[Task input]

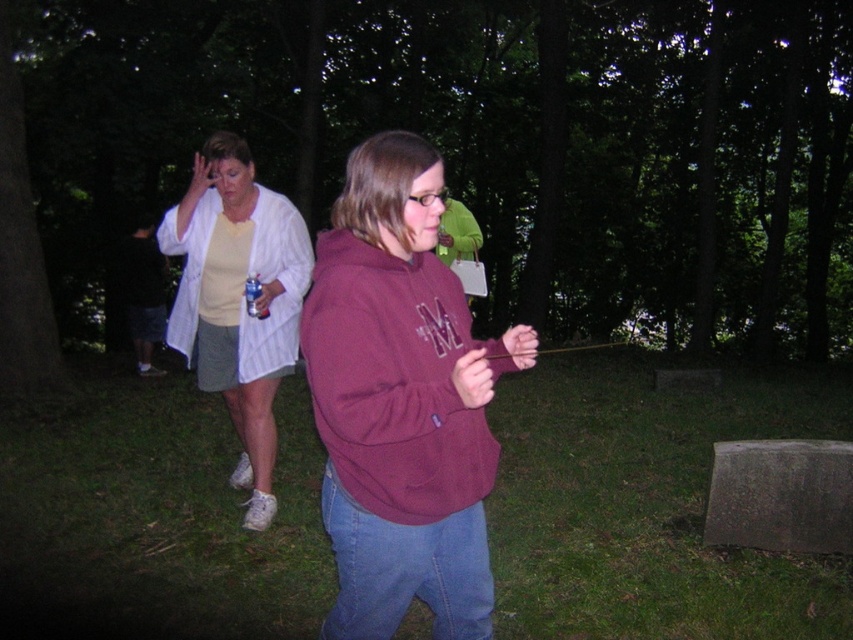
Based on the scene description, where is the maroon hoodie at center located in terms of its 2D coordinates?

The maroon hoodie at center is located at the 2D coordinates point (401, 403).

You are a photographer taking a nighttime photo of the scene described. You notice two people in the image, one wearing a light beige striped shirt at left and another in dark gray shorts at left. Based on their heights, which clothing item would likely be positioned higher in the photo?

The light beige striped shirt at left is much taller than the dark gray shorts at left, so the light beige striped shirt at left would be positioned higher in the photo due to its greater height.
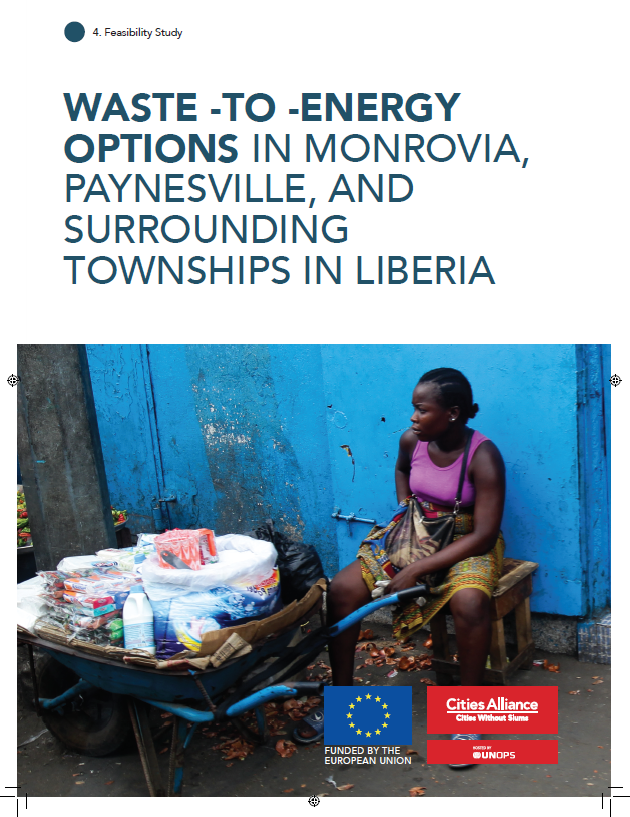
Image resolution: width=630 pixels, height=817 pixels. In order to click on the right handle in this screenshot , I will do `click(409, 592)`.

[/Task input]
[Task input]

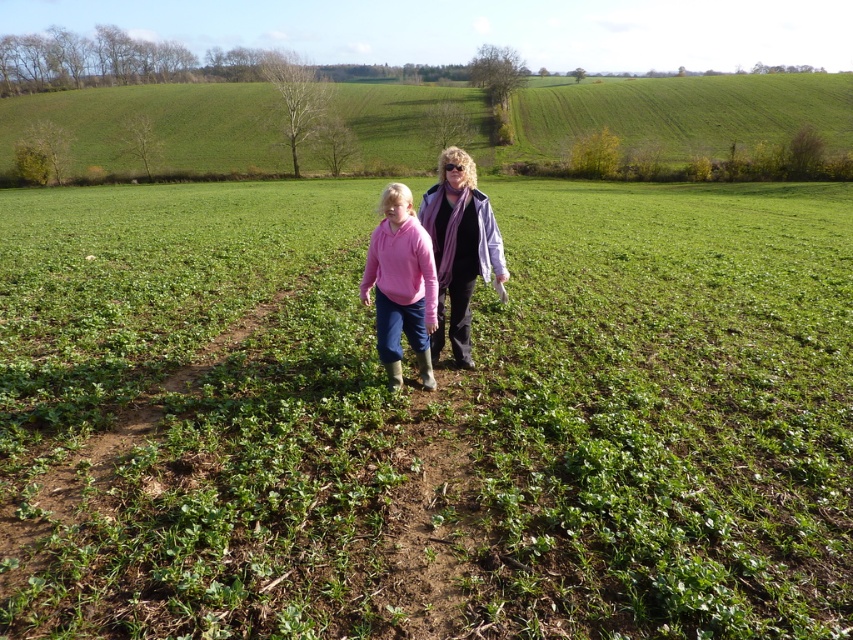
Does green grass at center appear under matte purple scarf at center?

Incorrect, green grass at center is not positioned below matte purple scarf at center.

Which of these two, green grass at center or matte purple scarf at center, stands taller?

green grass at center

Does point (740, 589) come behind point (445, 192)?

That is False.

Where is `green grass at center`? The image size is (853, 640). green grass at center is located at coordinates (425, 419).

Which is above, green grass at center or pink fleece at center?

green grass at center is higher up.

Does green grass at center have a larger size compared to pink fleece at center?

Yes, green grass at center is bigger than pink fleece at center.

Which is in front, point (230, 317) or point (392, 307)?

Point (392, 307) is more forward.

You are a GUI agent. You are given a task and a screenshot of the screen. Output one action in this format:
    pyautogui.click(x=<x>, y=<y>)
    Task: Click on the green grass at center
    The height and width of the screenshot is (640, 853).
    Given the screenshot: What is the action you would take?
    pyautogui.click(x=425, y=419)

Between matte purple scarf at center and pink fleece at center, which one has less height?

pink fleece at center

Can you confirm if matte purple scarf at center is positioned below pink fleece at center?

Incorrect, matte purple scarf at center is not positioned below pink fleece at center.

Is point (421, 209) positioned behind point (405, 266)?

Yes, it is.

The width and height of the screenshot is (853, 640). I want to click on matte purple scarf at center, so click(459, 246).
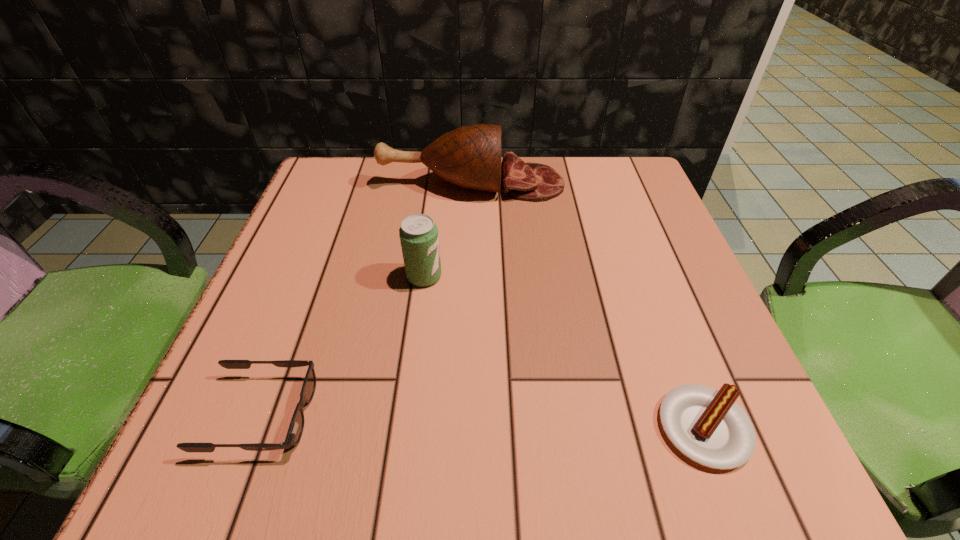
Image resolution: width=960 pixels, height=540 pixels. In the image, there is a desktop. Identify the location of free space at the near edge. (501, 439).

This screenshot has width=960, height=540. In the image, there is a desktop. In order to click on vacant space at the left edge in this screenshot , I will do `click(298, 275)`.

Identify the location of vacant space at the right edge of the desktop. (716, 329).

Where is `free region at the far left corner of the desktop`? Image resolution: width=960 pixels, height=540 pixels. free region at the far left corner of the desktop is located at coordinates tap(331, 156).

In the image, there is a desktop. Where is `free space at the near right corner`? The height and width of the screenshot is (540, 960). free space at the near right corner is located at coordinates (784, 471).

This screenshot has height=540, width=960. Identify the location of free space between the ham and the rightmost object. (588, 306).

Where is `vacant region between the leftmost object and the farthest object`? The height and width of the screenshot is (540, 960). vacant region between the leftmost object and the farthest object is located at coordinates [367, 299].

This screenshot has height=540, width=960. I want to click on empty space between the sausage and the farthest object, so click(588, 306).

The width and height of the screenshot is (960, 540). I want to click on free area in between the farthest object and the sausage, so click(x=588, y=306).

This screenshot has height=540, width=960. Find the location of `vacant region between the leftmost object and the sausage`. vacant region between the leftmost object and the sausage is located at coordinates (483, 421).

[/Task input]

Exercise details:
Output the records from the line with "The maroon hoodie at center is" up to and including the line with "The light beige striped shirt at left is" as a numbered list, with blank lines left out.

Task answer:
1. The maroon hoodie at center is located at the 2D coordinates point (401, 403).
2. You are a photographer taking a nighttime photo of the scene described. You notice two people in the image, one wearing a light beige striped shirt at left and another in dark gray shorts at left. Based on their heights, which clothing item would likely be positioned higher in the photo?
3. The light beige striped shirt at left is much taller than the dark gray shorts at left, so the light beige striped shirt at left would be positioned higher in the photo due to its greater height.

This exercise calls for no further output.